▶ **Task statement**
Show all lines of the listing that contain the word "none".

▶ **Records supplied**
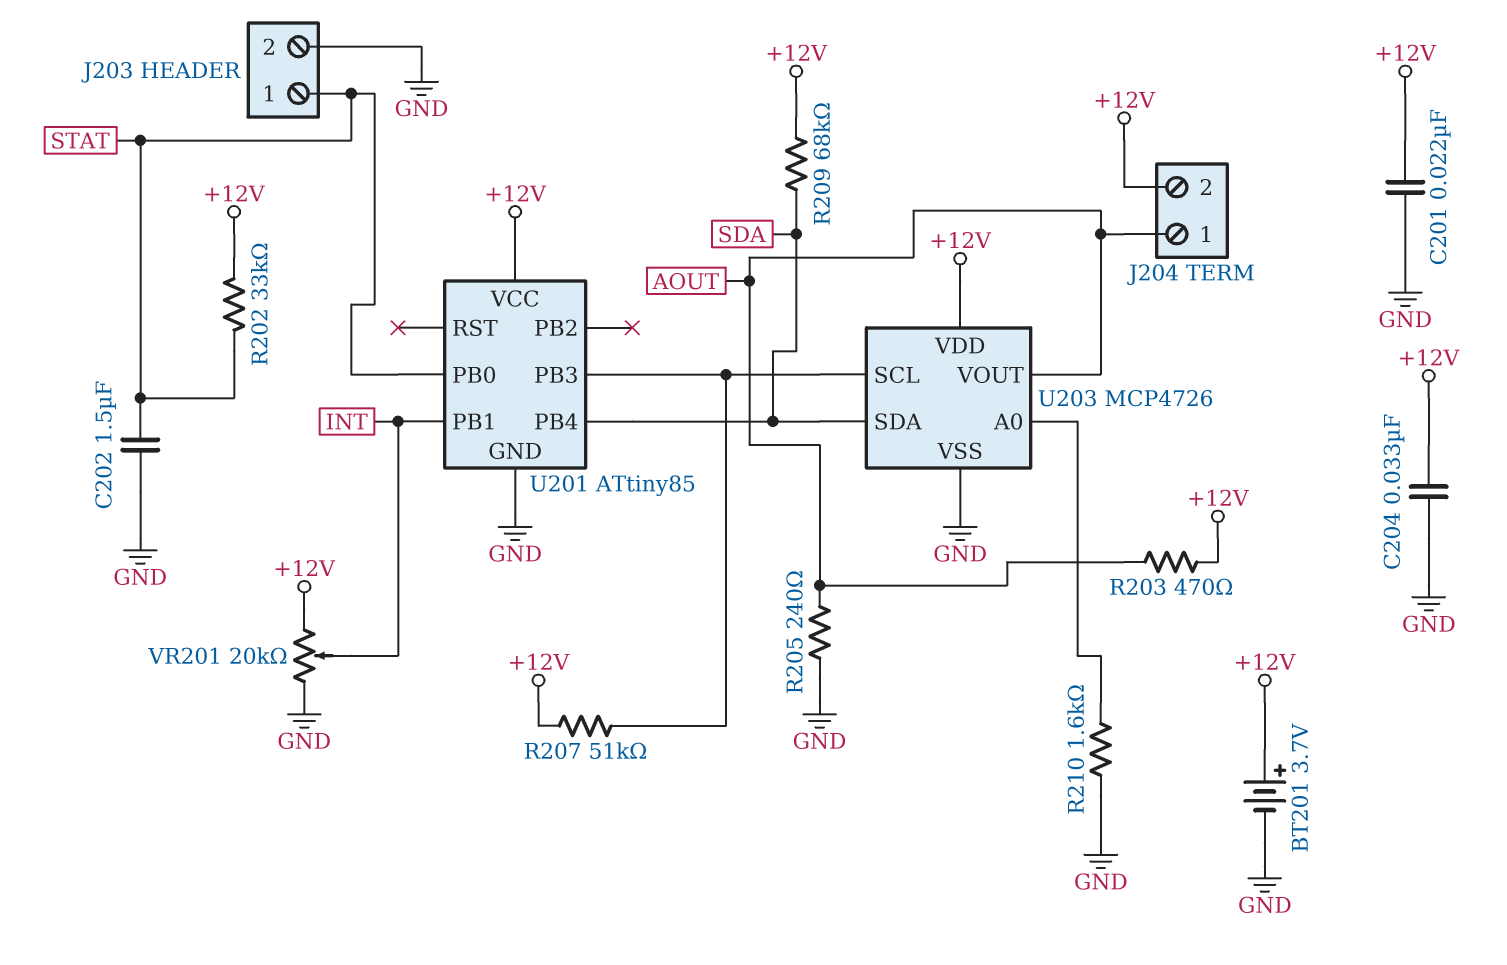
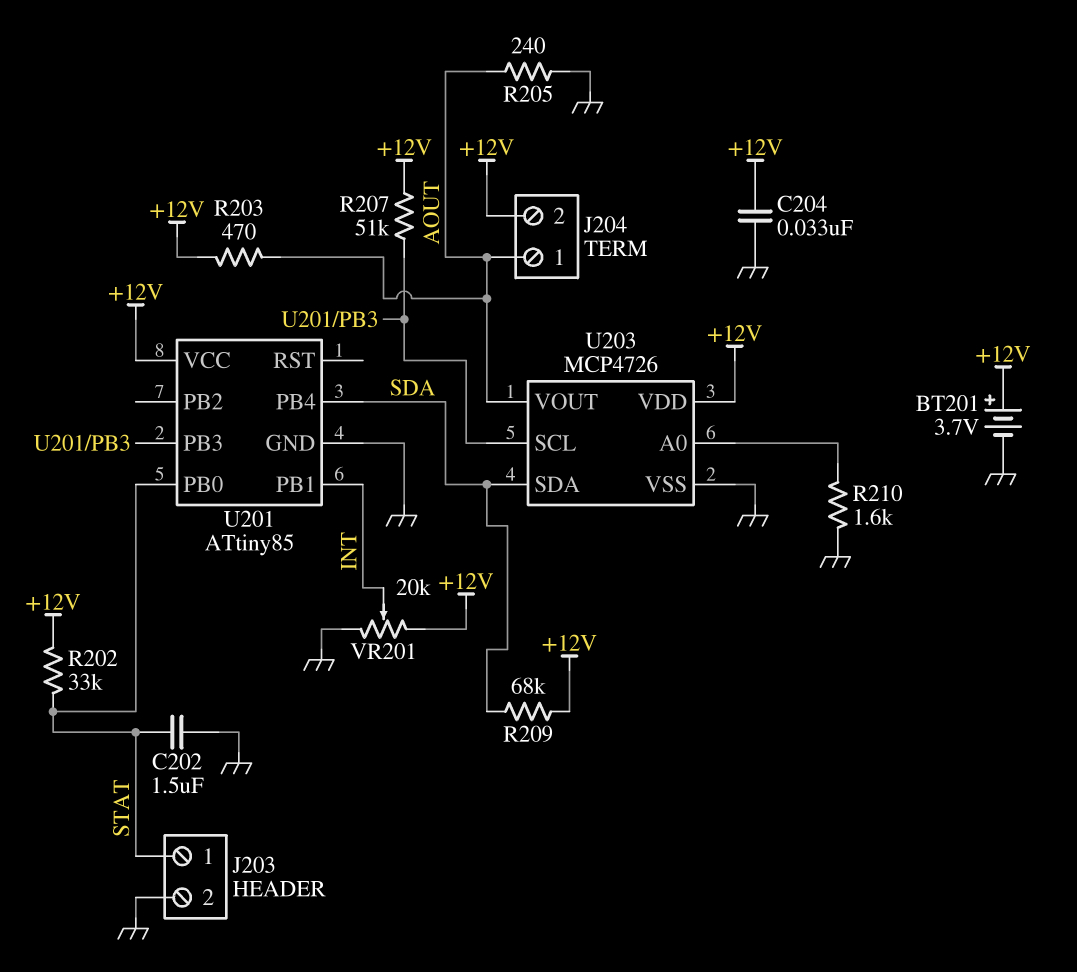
C201: 22nF (+12V, GND) -> none

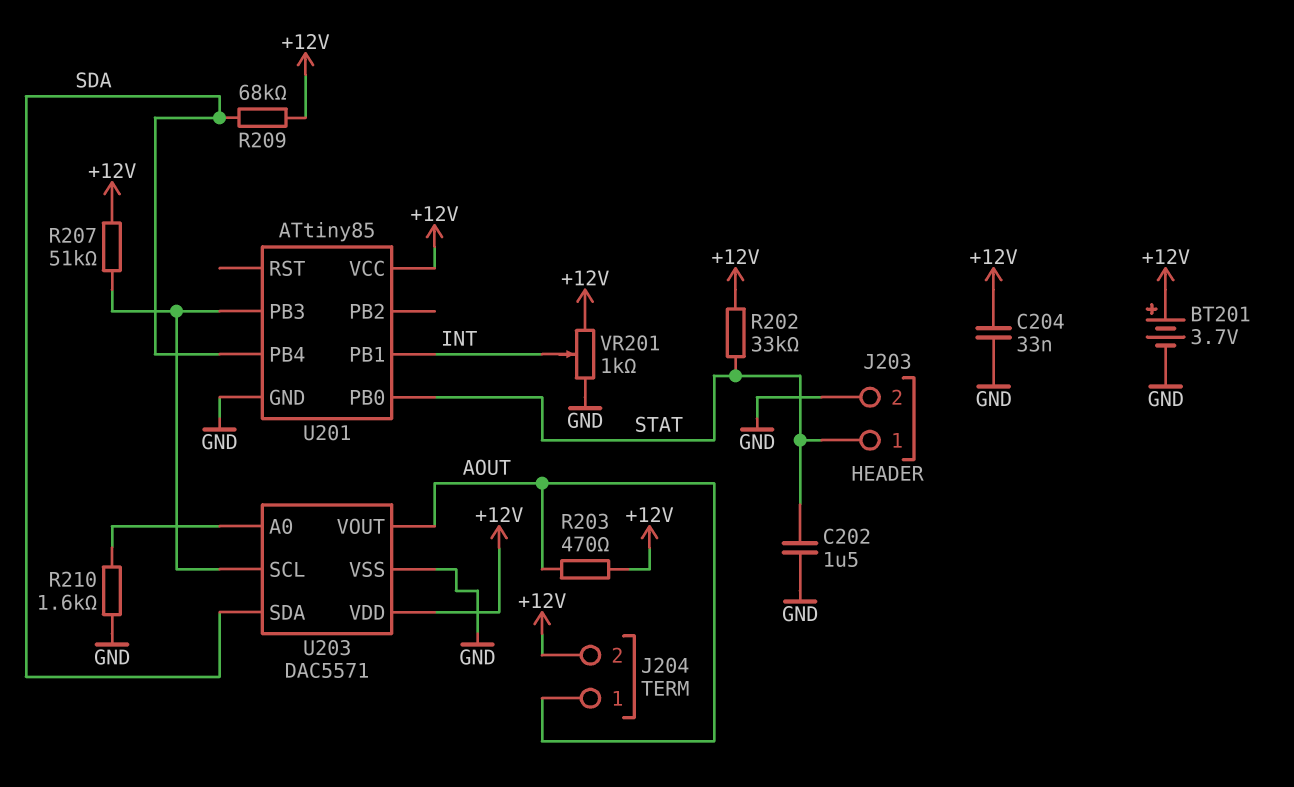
R205: 240 (AOUT, GND) -> none
U203: MCP4726 -> DAC5571
VR201: 20k (+12V, GND, wiper INT) -> 1k (+12V, GND, wiper INT)

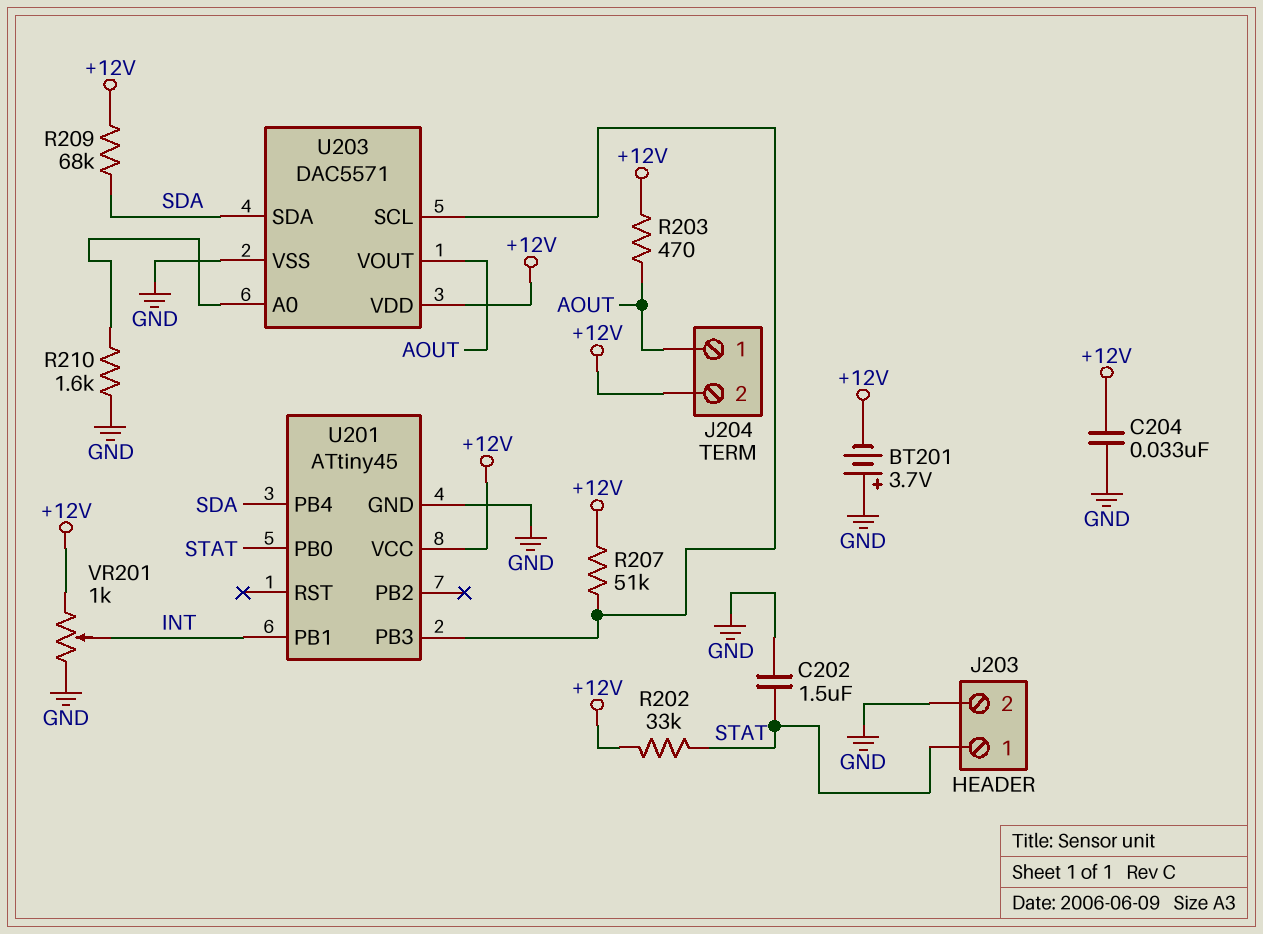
BT201: 3.7V (plus +12V, minus GND) -> 3.7V (plus GND, minus +12V)
U201: ATtiny85 -> ATtiny45

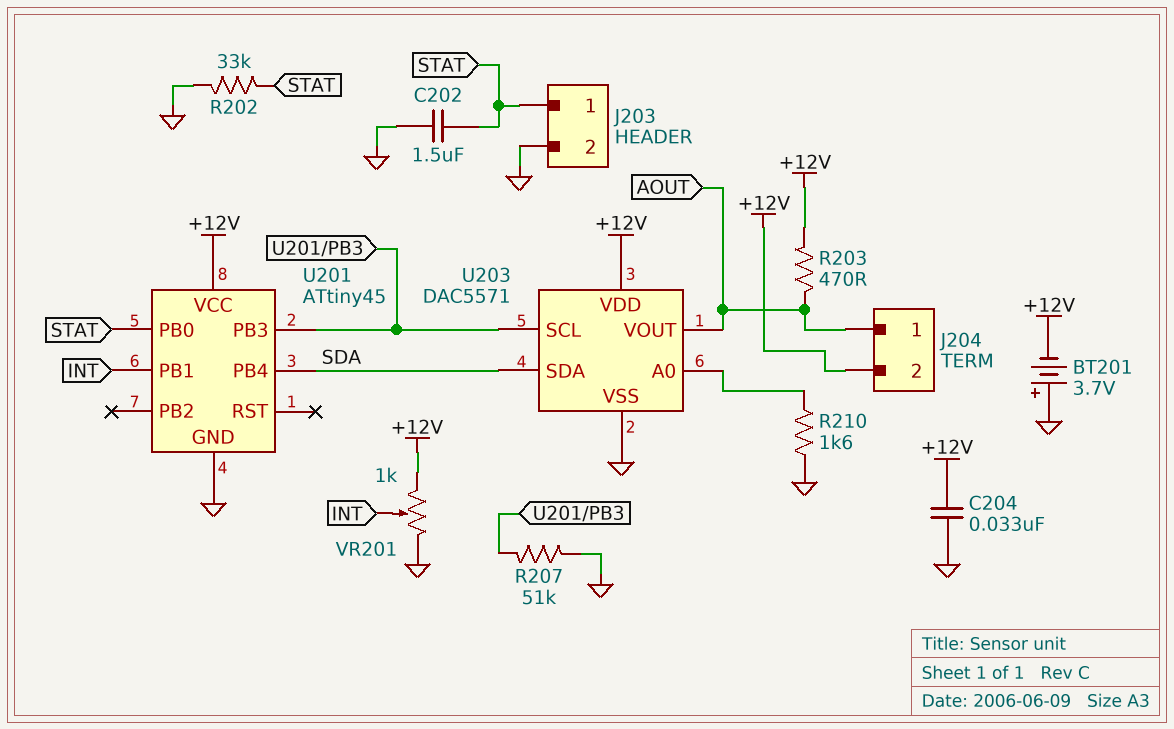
R202: 33k (+12V, STAT) -> 33k (GND, STAT)
R207: 51k (+12V, U201/PB3) -> 51k (GND, U201/PB3)
R209: 68k (+12V, SDA) -> none

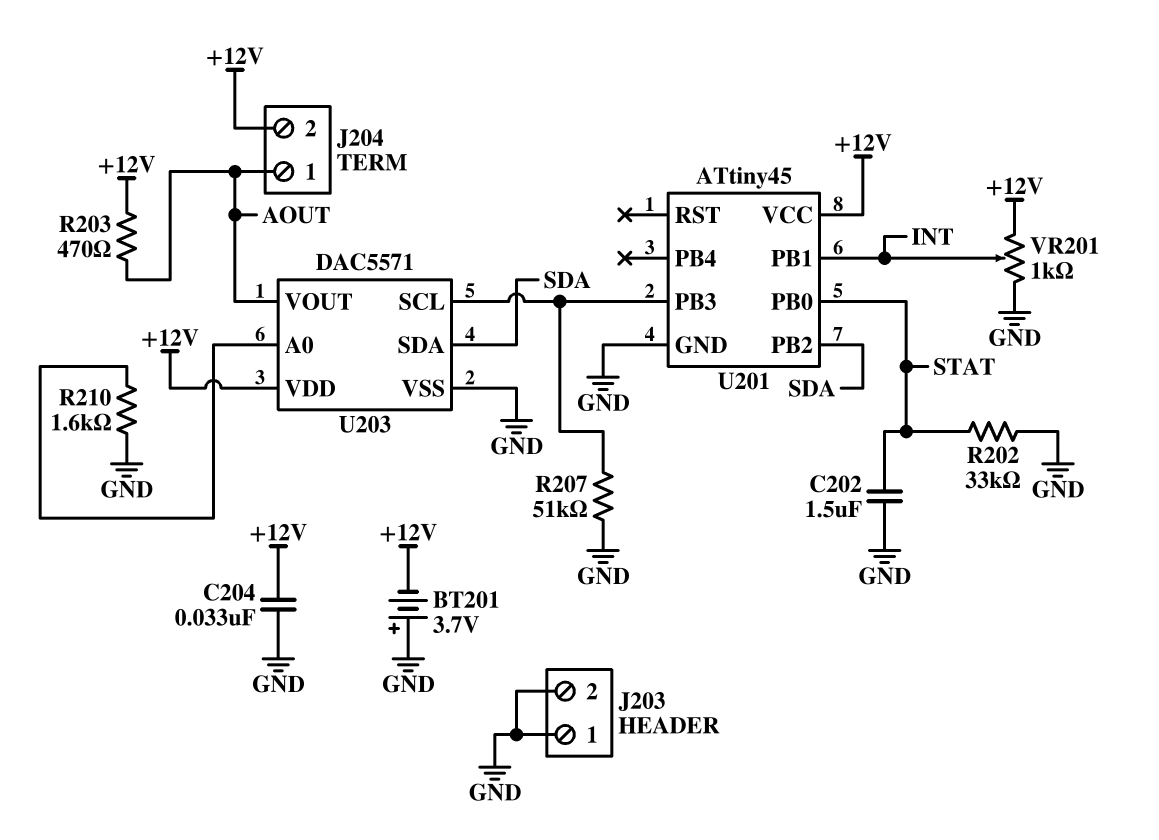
J203 pin 1: STAT -> GND
U201 pin PB2: none -> SDA
U201 pin PB4: SDA -> none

▶ **Exercise result**
C201: 22nF (+12V, GND) -> none
R205: 240 (AOUT, GND) -> none
R209: 68k (+12V, SDA) -> none
U201 pin PB2: none -> SDA
U201 pin PB4: SDA -> none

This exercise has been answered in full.